■ THE TASK ■
Within the data that follows, set down exactly the lines from the one containing "first_place: [445, 140]" through the one containing "second_place: [593, 443]", both ends included.

■ TASK INPUT ■
—————

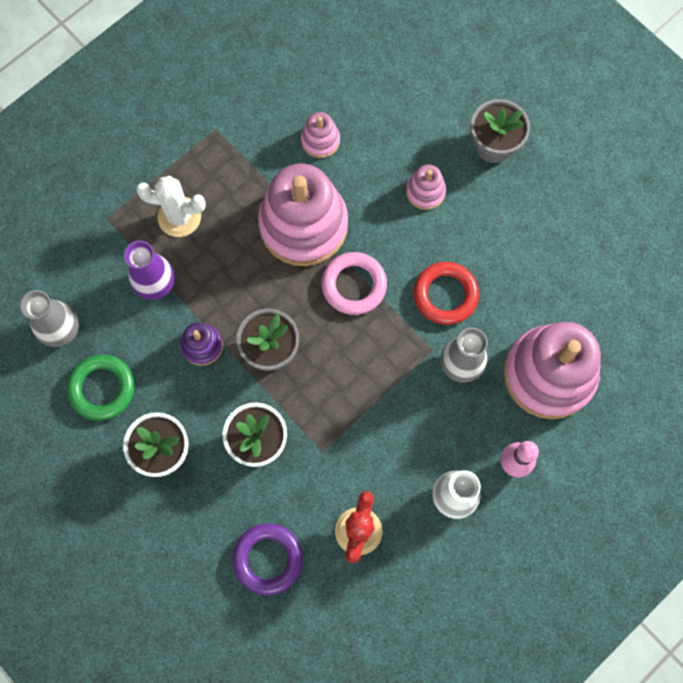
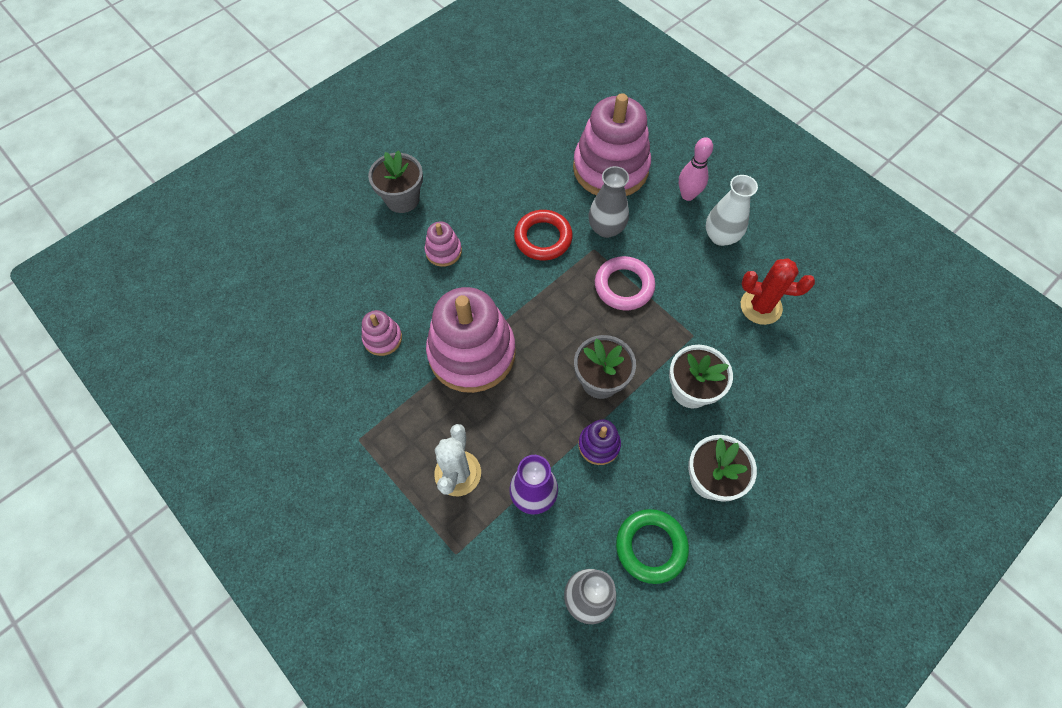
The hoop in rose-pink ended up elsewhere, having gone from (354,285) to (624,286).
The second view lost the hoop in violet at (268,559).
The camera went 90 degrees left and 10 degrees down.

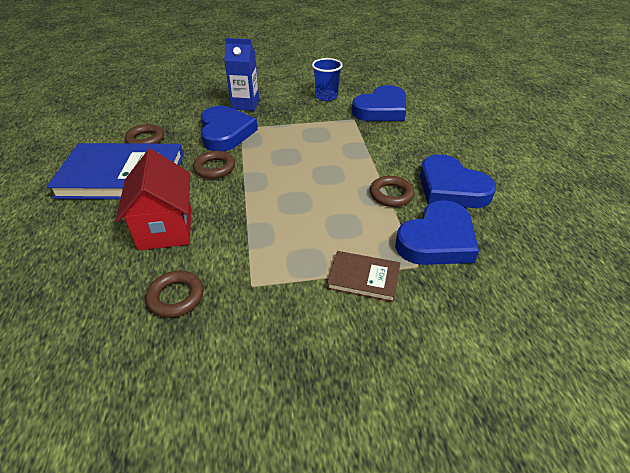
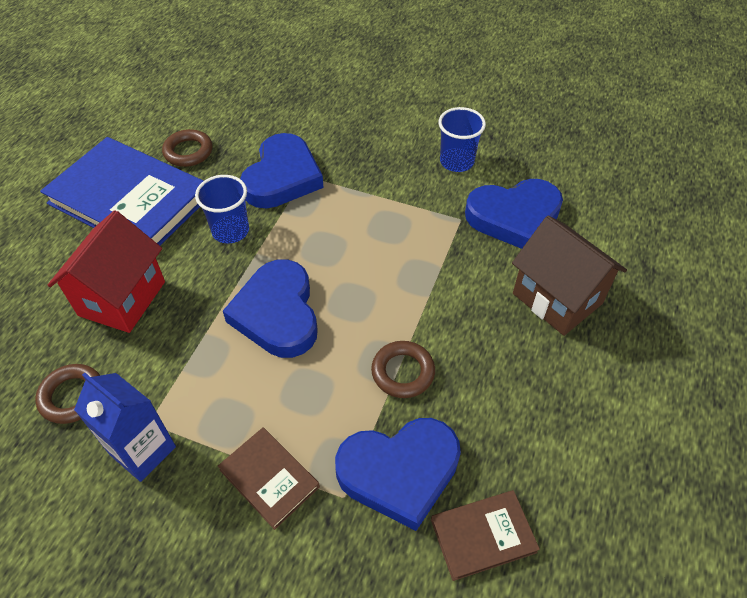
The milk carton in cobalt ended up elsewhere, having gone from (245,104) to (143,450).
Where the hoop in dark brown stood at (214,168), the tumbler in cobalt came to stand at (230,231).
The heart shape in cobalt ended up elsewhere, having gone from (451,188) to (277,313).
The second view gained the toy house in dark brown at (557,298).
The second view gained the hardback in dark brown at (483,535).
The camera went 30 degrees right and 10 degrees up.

—————

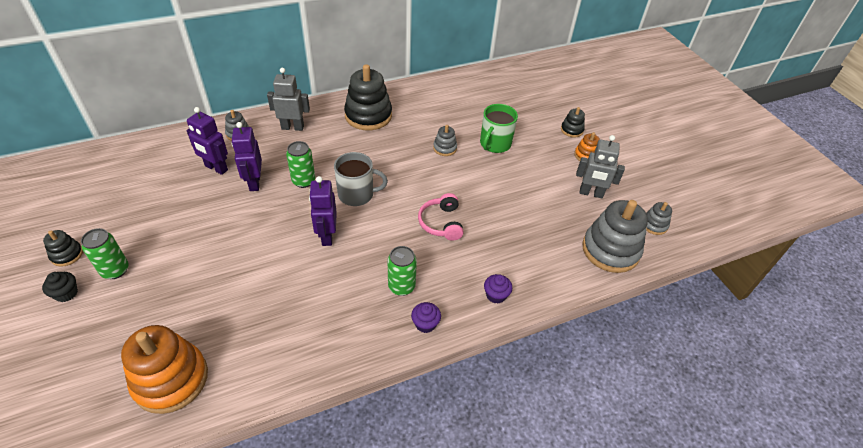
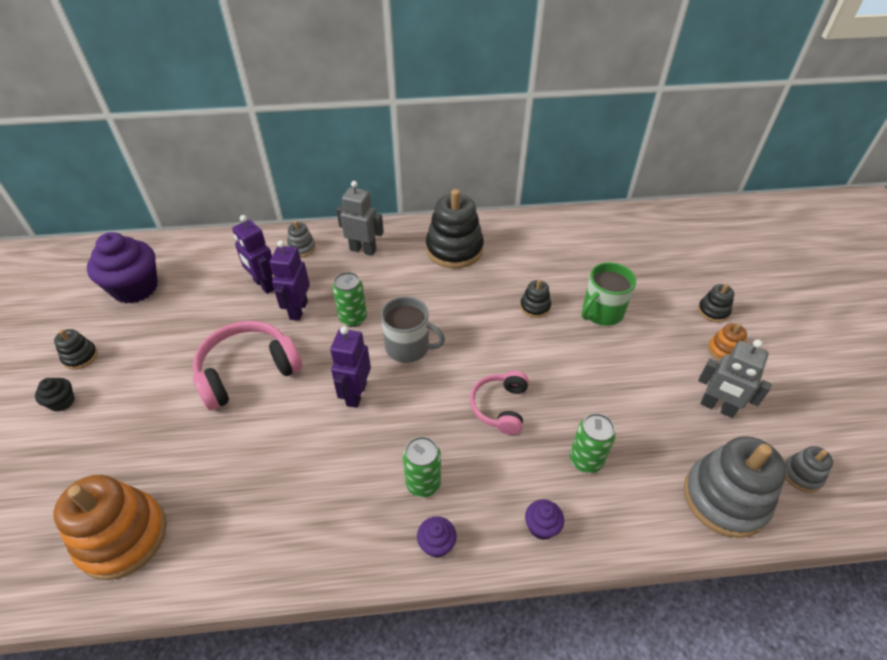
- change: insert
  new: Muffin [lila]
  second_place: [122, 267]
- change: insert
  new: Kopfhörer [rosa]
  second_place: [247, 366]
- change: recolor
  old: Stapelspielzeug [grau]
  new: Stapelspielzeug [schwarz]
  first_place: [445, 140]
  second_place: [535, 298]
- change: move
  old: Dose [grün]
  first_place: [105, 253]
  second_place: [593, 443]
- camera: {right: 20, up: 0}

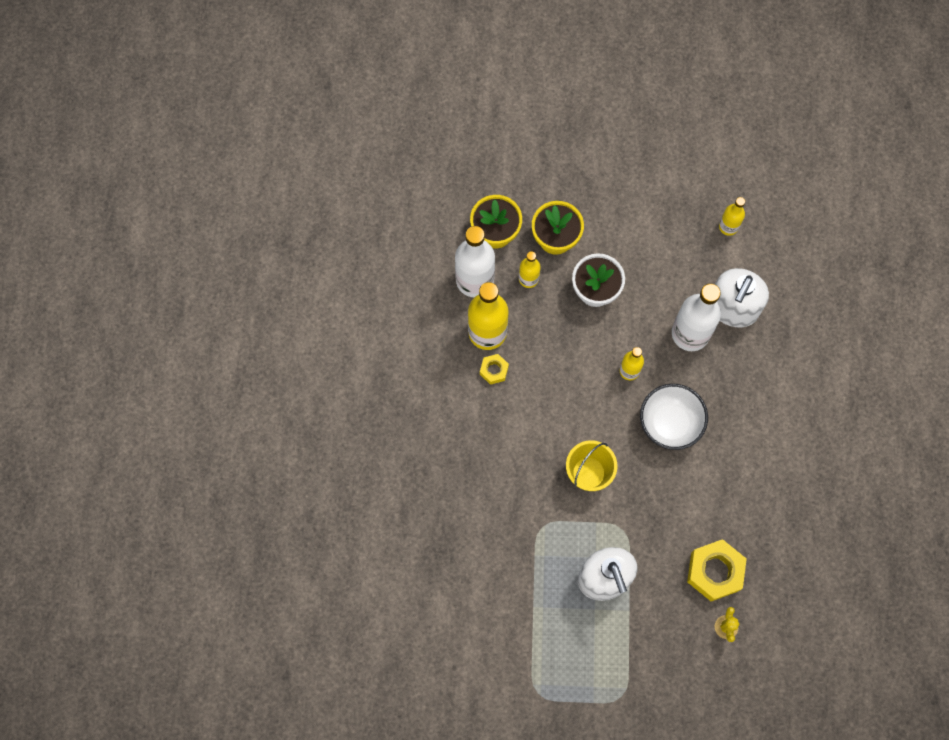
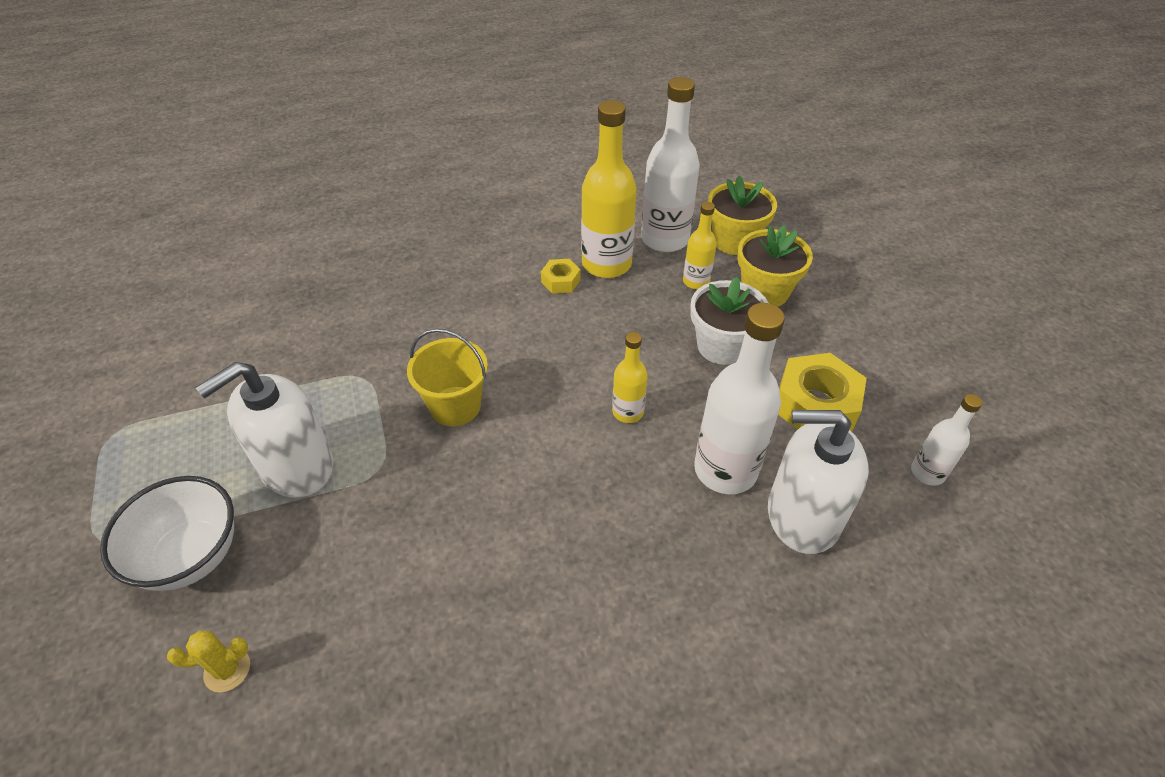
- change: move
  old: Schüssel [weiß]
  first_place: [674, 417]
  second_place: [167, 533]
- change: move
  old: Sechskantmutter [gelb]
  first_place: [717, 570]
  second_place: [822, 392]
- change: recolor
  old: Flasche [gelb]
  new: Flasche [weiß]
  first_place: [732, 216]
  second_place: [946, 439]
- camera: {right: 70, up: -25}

—————

■ EXERCISE RESULT ■
  first_place: [445, 140]
  second_place: [535, 298]
- change: move
  old: Dose [grün]
  first_place: [105, 253]
  second_place: [593, 443]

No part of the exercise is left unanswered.